Among the entries, which lines carry the string "marker"? Copy each of them.

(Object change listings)

__________

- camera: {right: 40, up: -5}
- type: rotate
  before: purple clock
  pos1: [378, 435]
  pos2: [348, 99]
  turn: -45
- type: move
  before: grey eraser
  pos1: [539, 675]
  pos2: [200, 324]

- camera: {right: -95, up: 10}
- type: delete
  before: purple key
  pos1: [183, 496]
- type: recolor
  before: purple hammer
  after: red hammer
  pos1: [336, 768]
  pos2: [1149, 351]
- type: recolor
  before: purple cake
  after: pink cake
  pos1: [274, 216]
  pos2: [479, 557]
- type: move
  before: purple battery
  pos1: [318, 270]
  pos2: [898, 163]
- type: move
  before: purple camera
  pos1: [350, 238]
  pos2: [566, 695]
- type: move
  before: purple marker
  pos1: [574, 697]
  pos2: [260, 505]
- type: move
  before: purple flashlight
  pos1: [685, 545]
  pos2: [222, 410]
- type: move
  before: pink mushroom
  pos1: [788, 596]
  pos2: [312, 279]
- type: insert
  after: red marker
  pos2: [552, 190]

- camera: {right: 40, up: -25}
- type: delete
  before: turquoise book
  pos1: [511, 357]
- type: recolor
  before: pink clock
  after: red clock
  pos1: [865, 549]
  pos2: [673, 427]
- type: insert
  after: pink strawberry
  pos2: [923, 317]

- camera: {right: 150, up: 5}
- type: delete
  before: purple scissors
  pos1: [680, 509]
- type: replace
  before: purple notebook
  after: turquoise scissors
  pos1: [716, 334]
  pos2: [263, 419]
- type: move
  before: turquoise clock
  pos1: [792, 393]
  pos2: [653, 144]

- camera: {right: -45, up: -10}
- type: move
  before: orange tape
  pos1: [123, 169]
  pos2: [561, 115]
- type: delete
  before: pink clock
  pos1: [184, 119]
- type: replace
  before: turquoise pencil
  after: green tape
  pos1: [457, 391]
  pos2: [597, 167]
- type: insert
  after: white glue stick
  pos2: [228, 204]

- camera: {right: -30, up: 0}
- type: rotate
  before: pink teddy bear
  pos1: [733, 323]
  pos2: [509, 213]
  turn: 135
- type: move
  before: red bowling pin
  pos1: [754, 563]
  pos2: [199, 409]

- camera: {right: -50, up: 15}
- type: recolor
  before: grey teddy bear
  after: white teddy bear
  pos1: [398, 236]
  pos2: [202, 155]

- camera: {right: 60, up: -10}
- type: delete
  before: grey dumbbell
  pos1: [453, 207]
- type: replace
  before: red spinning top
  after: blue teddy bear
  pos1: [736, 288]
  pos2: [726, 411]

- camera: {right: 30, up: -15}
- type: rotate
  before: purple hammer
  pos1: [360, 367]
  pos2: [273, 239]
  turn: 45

__________

SOLUTION TO THE PROBLEM:
  before: purple marker
  after: red marker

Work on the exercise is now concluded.